## Activity
Filter these entries so that only lines with the word "arrow" remain.

Dataset excerpts:
[Start of Attachment]
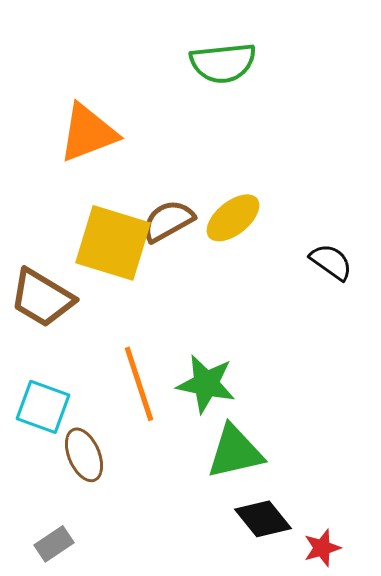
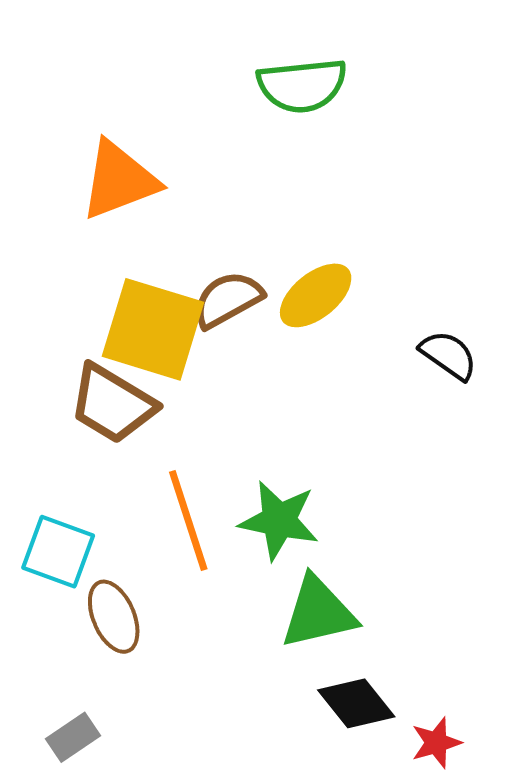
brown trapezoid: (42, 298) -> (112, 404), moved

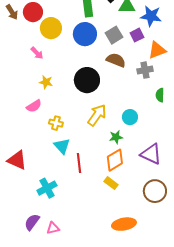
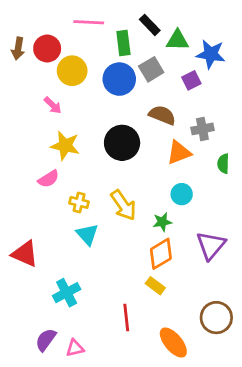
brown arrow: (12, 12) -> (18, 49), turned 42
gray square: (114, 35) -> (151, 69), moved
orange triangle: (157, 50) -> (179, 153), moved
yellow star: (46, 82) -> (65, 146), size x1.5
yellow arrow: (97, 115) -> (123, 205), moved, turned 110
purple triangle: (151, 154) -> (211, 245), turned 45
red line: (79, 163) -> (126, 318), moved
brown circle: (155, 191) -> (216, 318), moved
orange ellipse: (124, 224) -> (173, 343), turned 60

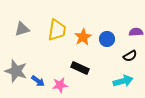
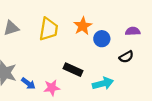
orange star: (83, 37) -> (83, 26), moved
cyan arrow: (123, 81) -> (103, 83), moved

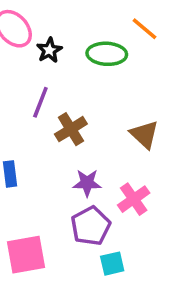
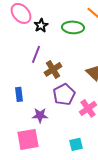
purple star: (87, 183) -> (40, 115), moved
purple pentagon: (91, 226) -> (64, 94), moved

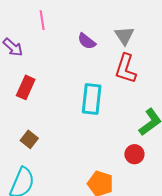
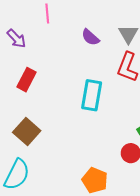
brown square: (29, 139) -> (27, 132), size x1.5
[End of Attachment]
## Exercise answer
brown arrow: (12, 12) -> (18, 49), turned 42
yellow arrow: (97, 115) -> (123, 205), moved, turned 110
cyan arrow: (123, 81) -> (103, 83), moved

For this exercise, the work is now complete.